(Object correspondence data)
+++

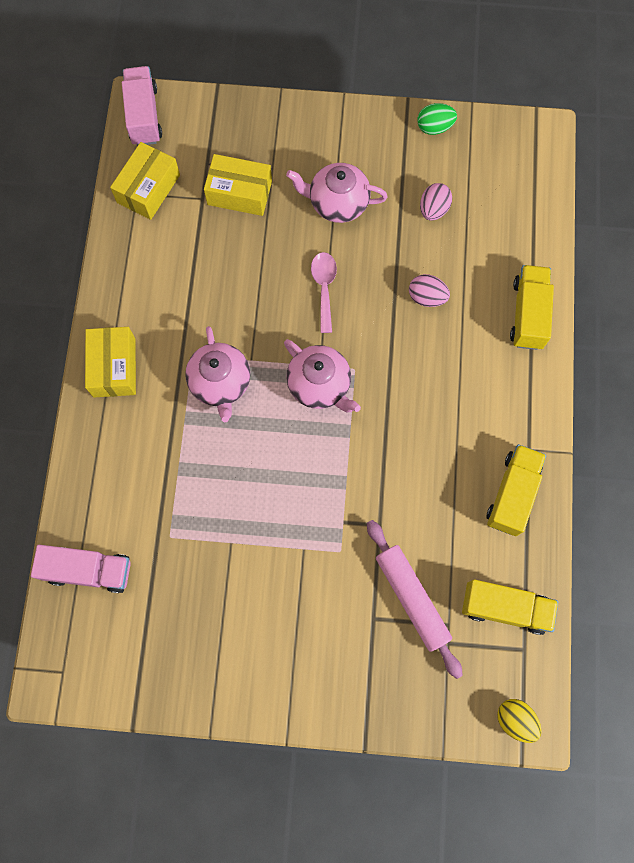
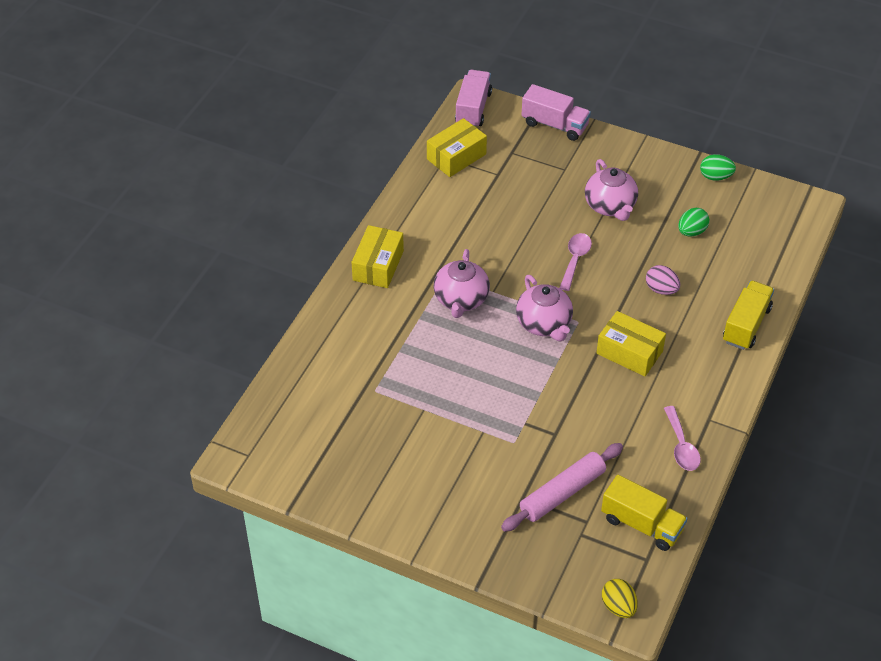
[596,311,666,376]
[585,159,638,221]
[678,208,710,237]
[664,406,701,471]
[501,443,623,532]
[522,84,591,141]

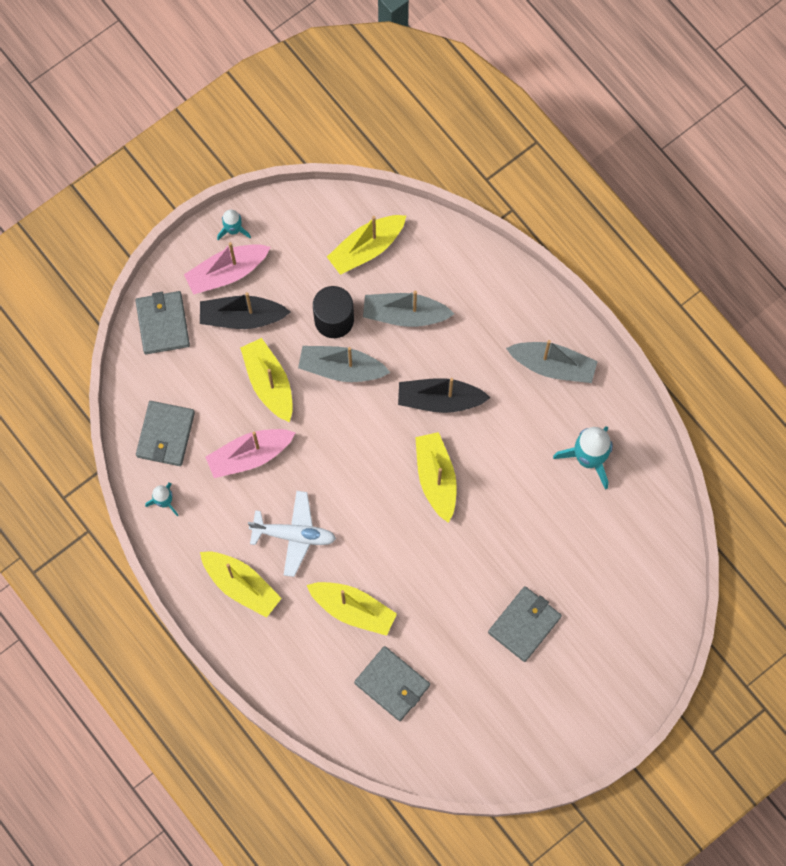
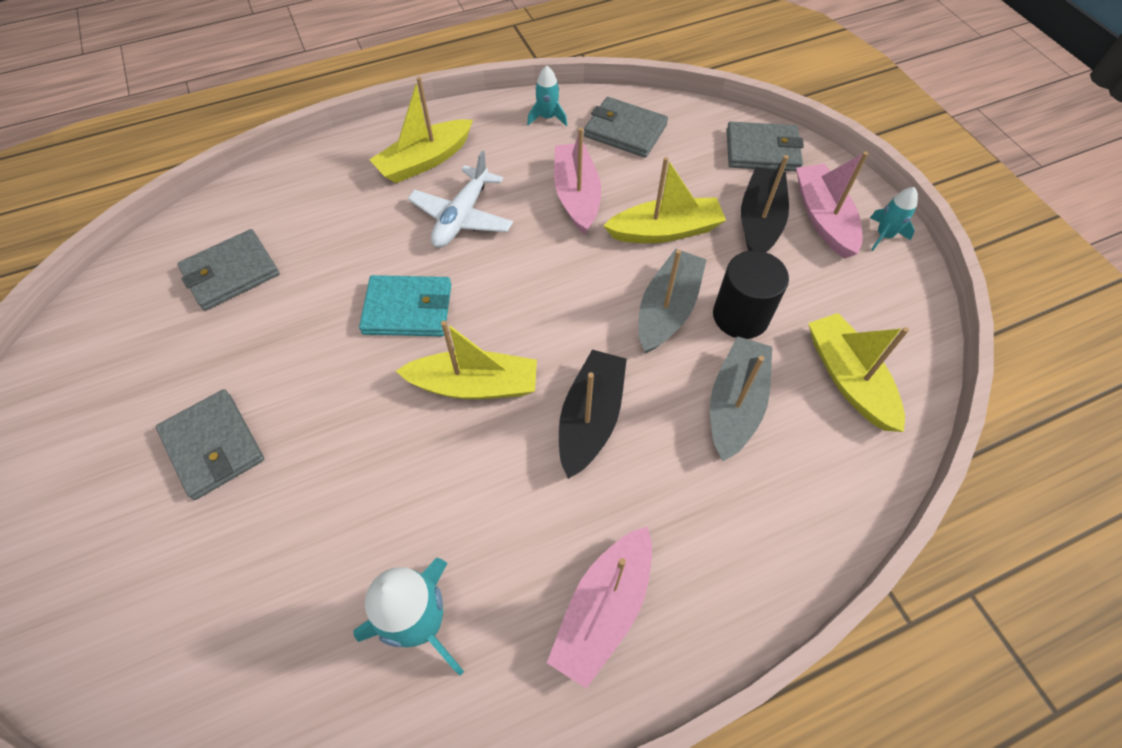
[547,526,652,688]
[307,582,397,636] (first image)
[359,275,451,336]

+++

Exercise brief
Reproduce the lines of the data that run from the one containing "[585,159,638,221]" to the final line, both included, exactly as they appear and without the pictures.

Answer for this exercise
[585,159,638,221]
[678,208,710,237]
[664,406,701,471]
[501,443,623,532]
[522,84,591,141]

[547,526,652,688]
[307,582,397,636] (first image)
[359,275,451,336]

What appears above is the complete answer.